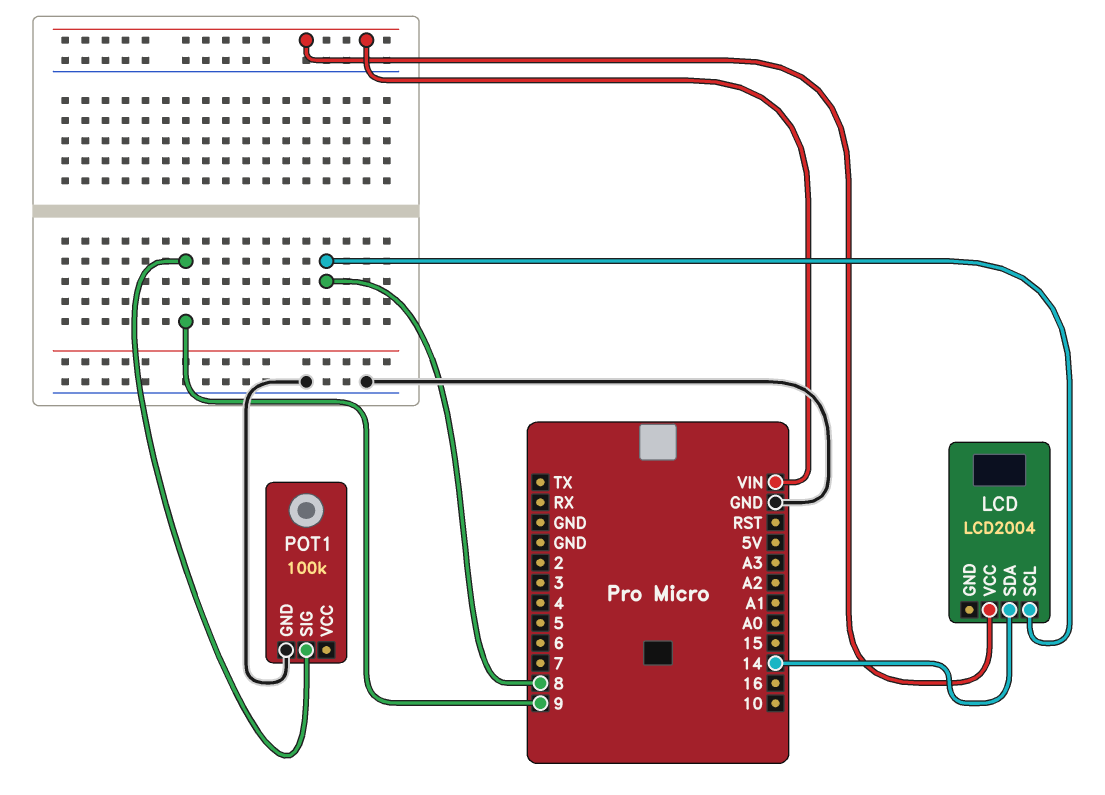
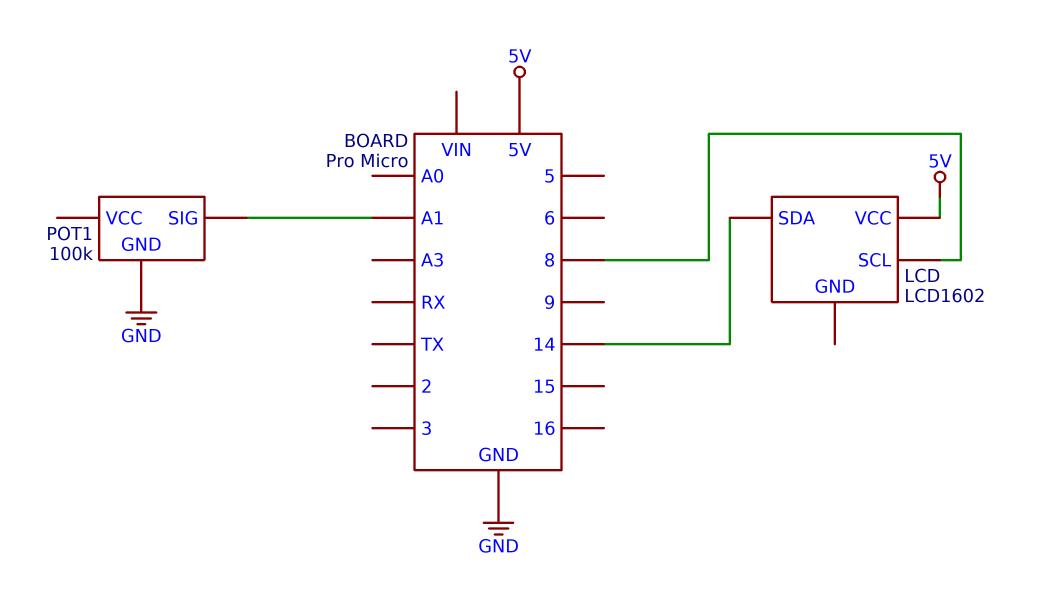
LCD: LCD2004 -> LCD1602
LCD pin VCC: VIN -> 5V
POT1 pin SIG: 9 -> A1

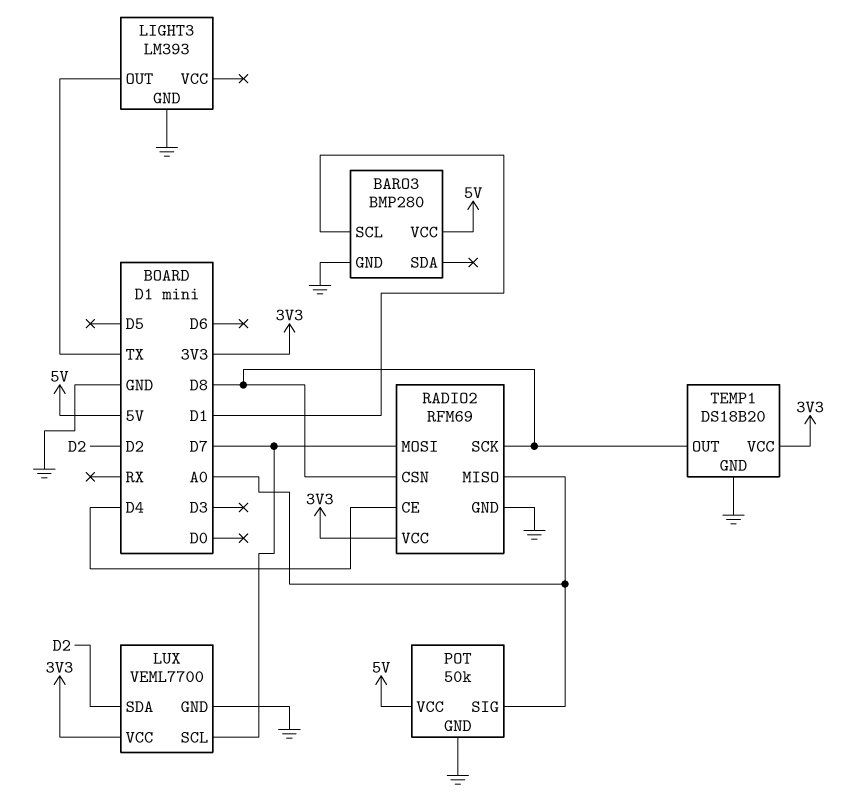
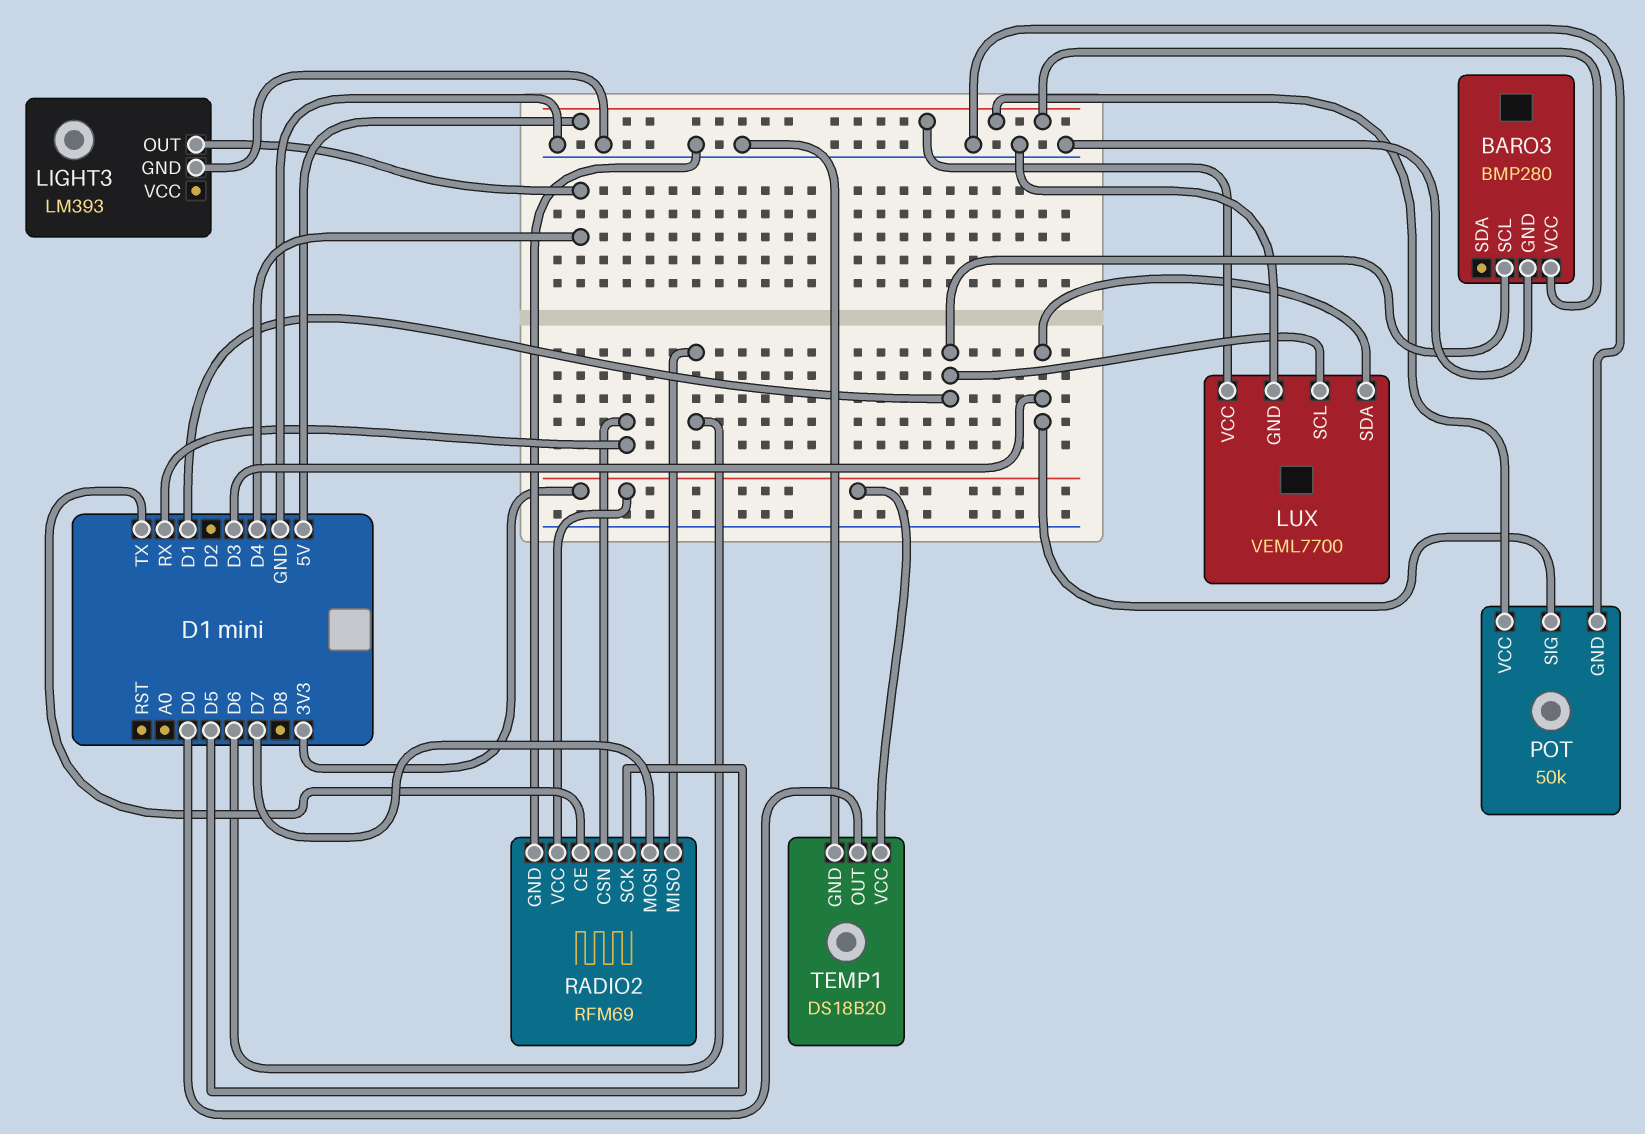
LIGHT3 pin OUT: TX -> D4
LUX pin SCL: D7 -> D1
LUX pin SDA: D2 -> D3
LUX pin VCC: 3V3 -> 5V
POT pin SIG: A0 -> D3
RADIO2 pin CE: D4 -> TX
RADIO2 pin CSN: D8 -> RX
RADIO2 pin MISO: A0 -> D6
RADIO2 pin SCK: D8 -> D5
TEMP1 pin OUT: D8 -> D0

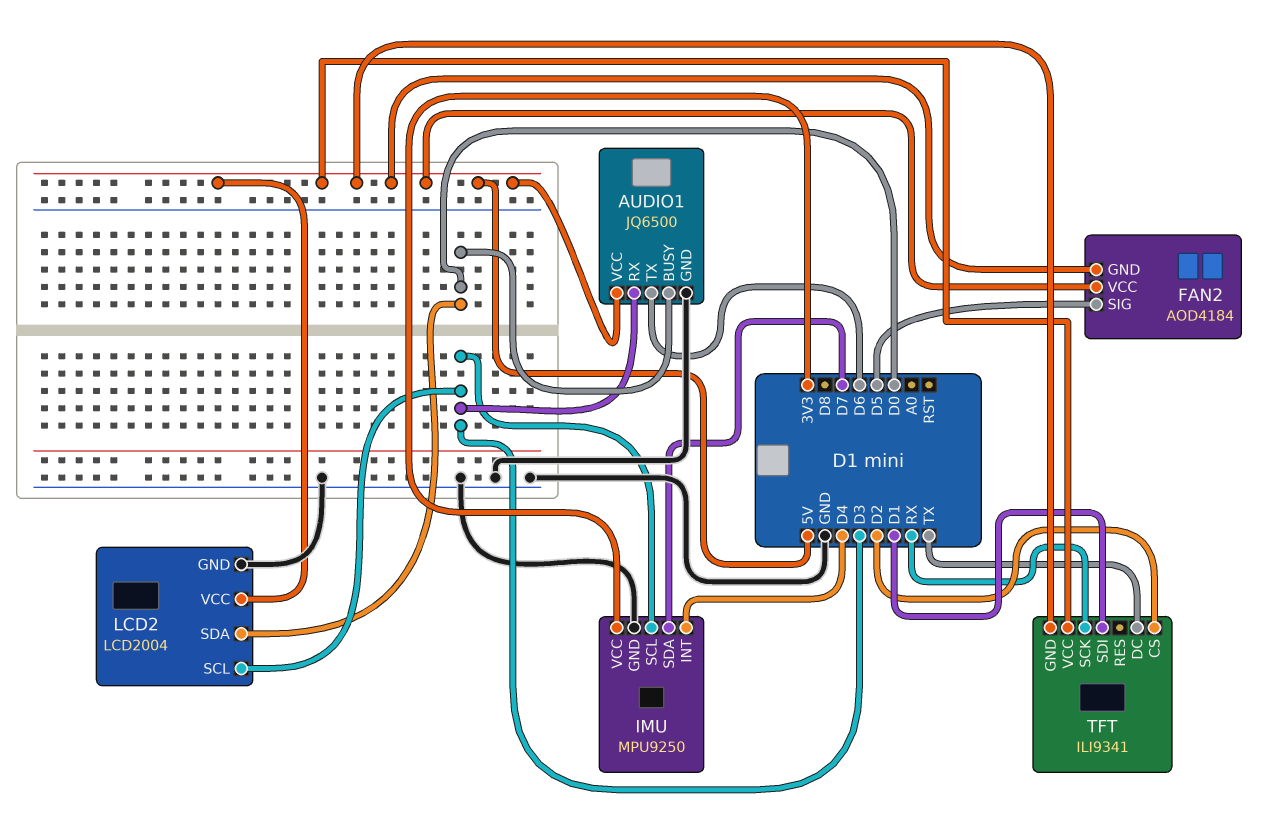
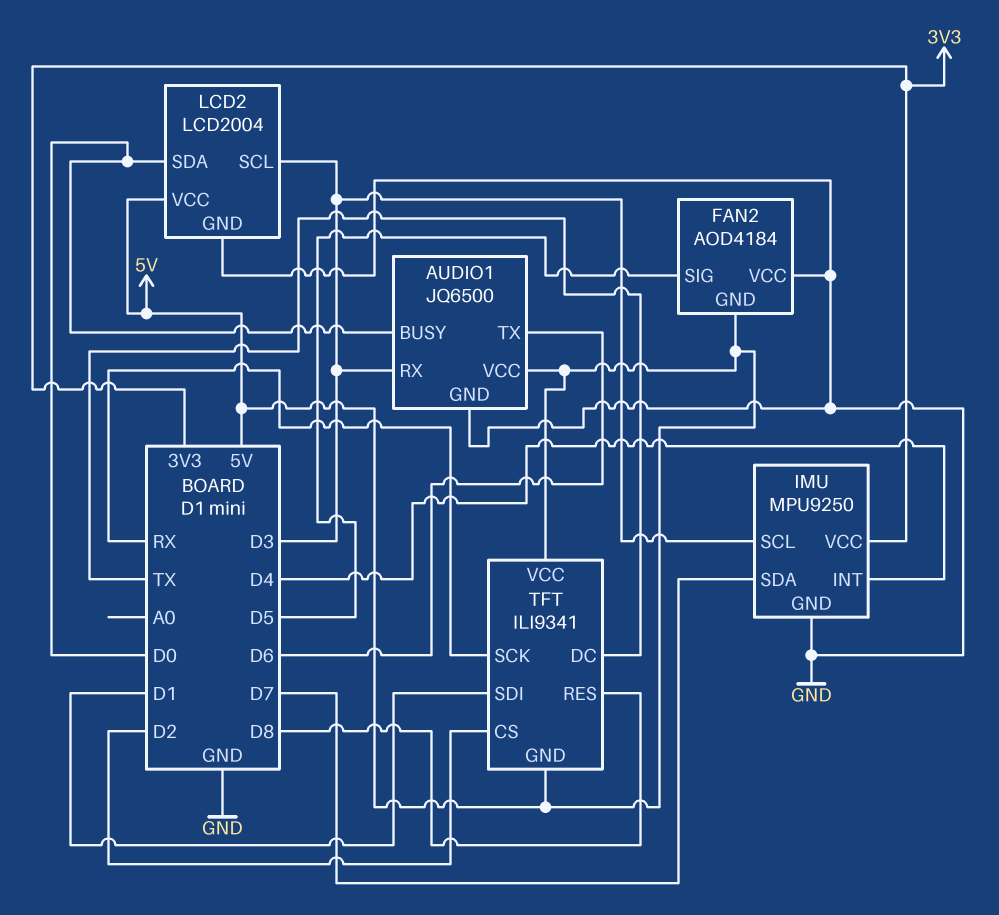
FAN2 pin VCC: 5V -> GND
TFT pin RES: none -> D8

##############################

YOUR GOAL:
Write the entries above out again exactly, omitting each image.

RESPONSE FOR THIS EXERCISE:
LCD: LCD2004 -> LCD1602
LCD pin VCC: VIN -> 5V
POT1 pin SIG: 9 -> A1

LIGHT3 pin OUT: TX -> D4
LUX pin SCL: D7 -> D1
LUX pin SDA: D2 -> D3
LUX pin VCC: 3V3 -> 5V
POT pin SIG: A0 -> D3
RADIO2 pin CE: D4 -> TX
RADIO2 pin CSN: D8 -> RX
RADIO2 pin MISO: A0 -> D6
RADIO2 pin SCK: D8 -> D5
TEMP1 pin OUT: D8 -> D0

FAN2 pin VCC: 5V -> GND
TFT pin RES: none -> D8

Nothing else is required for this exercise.